■ **Task item**:
Look over the listing below and report how many of its lines contain the string "JACK", with no other words.

########

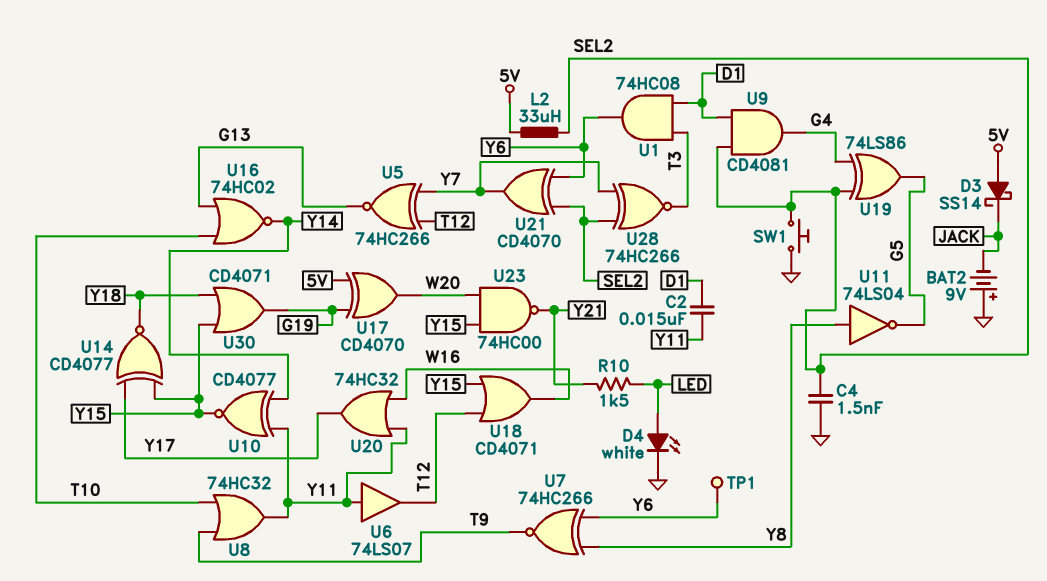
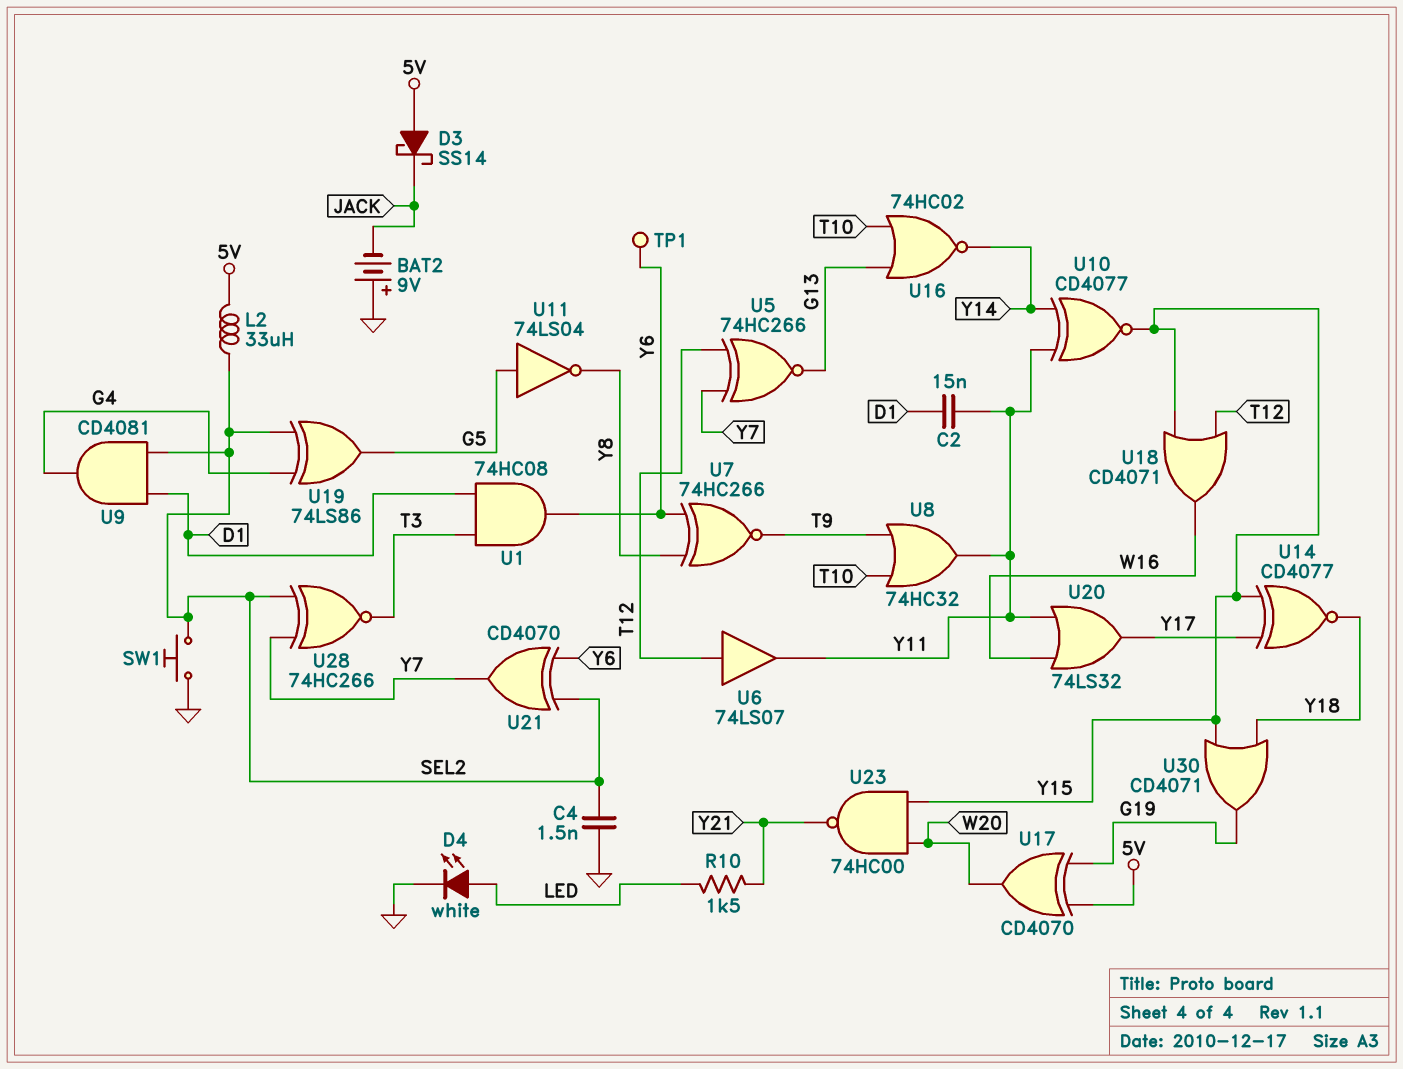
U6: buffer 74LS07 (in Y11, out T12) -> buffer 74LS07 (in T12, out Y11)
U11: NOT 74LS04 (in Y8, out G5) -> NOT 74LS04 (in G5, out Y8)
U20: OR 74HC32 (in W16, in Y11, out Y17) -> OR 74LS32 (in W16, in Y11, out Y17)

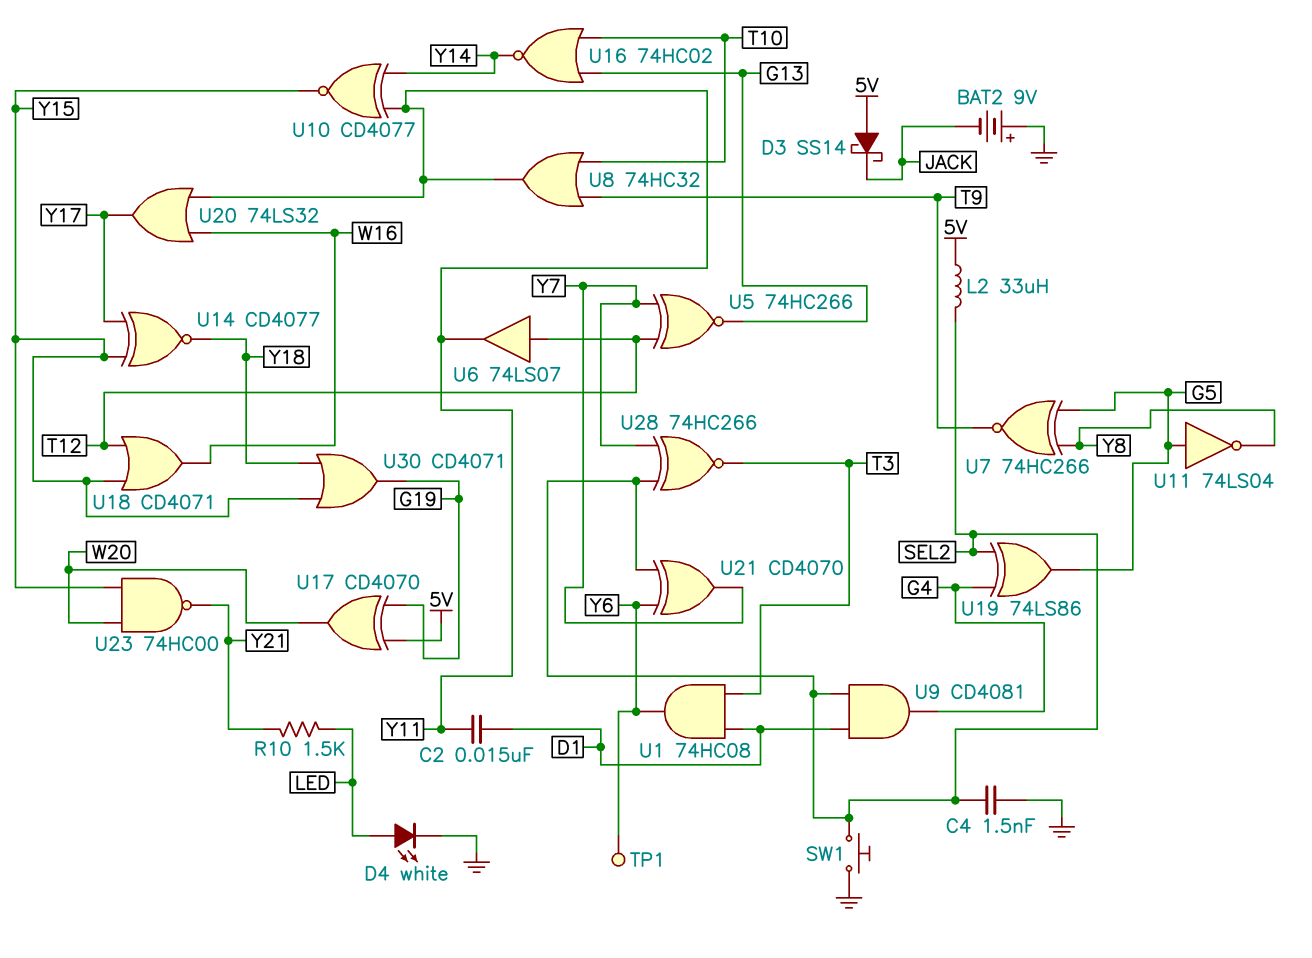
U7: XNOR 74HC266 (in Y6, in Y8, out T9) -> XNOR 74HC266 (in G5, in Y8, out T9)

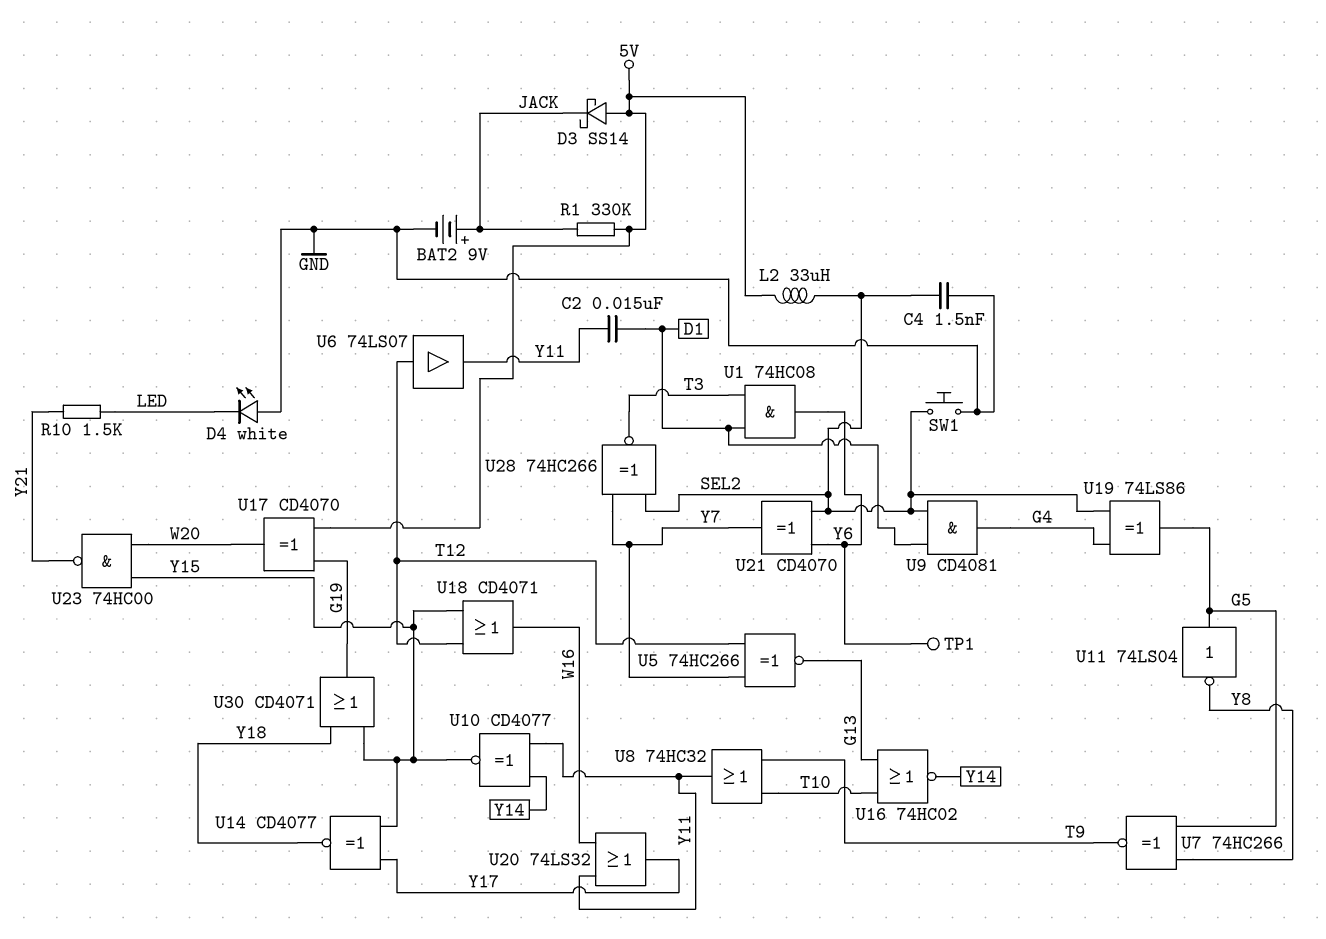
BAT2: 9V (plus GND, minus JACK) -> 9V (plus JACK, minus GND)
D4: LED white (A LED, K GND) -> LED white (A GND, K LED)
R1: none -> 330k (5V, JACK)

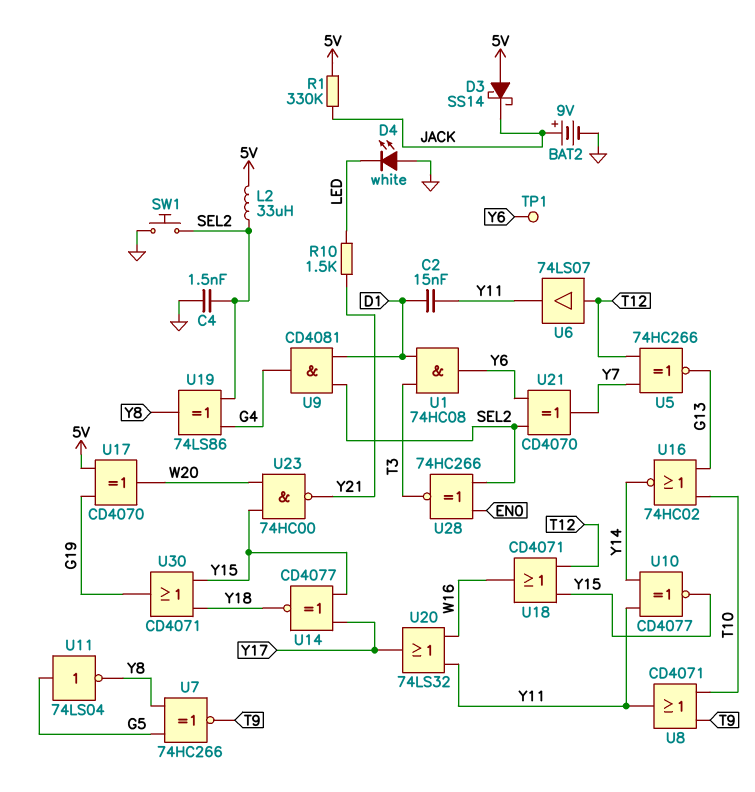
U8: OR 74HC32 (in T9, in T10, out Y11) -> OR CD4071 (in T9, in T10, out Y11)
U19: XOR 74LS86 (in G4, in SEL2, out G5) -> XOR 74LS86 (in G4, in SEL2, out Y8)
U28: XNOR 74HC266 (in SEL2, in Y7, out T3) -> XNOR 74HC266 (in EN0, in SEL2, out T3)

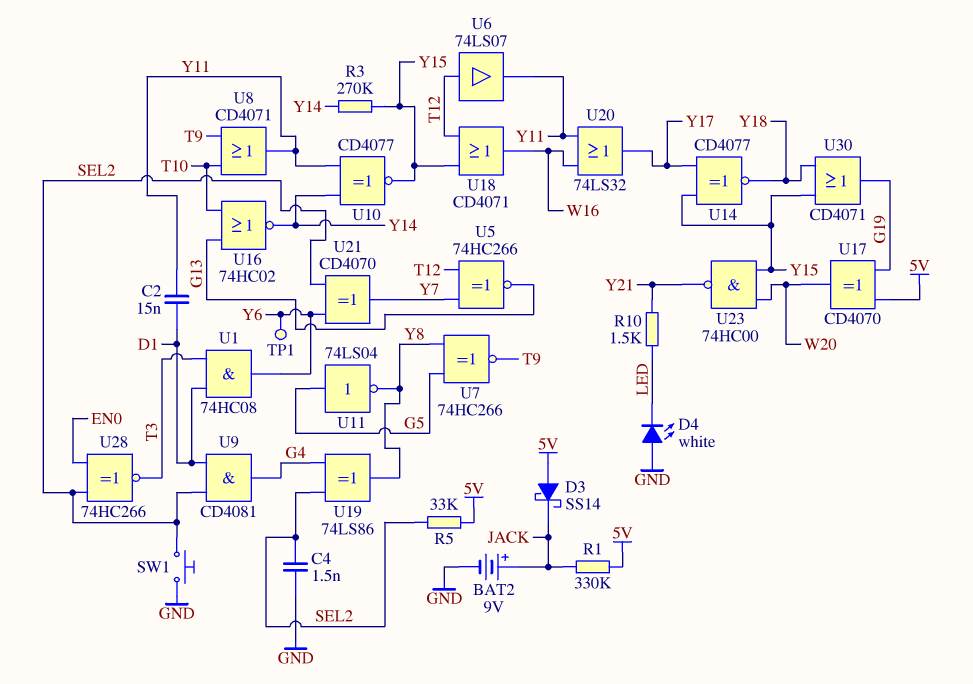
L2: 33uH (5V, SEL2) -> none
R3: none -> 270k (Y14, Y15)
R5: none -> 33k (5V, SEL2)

########

■ **Finished task**:
2